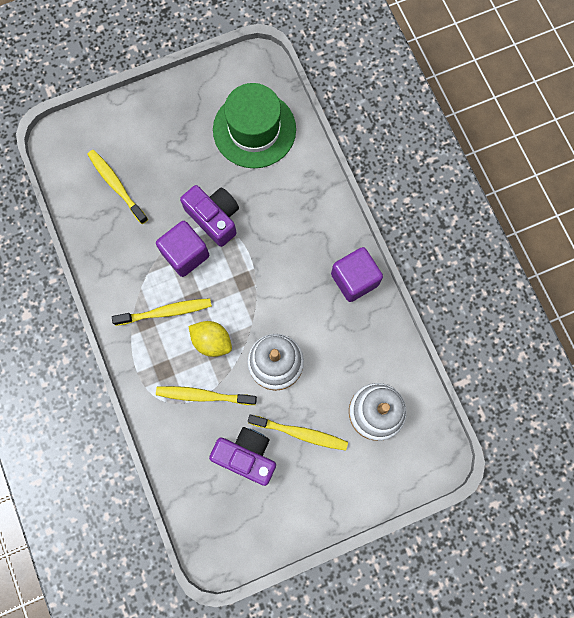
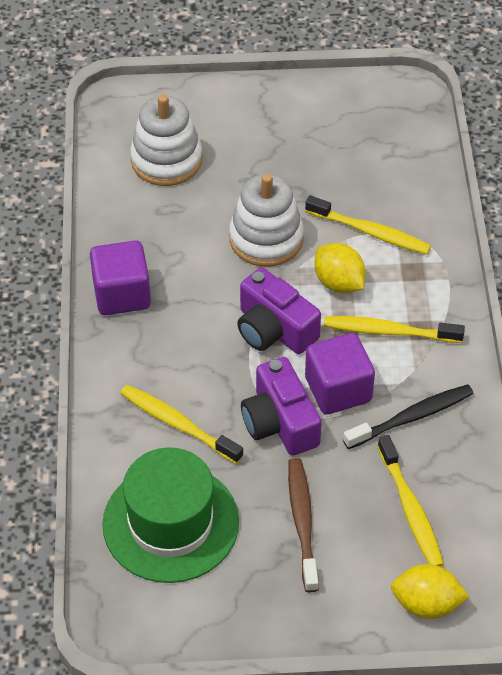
camera: 160 degrees left, 25 degrees down
purple camera [209,427,276,486] -> purple camera moved to [237,268,321,354]
yellow toothbrush [248,415,348,451] -> yellow toothbrush moved to [120,385,243,464]
none -> brown toothbrush [288,458,319,592]
none -> black toothbrush [343,384,473,449]
none -> yellow lemon [391,564,469,619]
______________________________
YOUR ASSIGNMENT: From the line containing "none -> black toothbrush [343,384,473,449]" down to the last line of the data above, copy every line exactly; leave out all other lines.

WRITTEN ANSWER:
none -> black toothbrush [343,384,473,449]
none -> yellow lemon [391,564,469,619]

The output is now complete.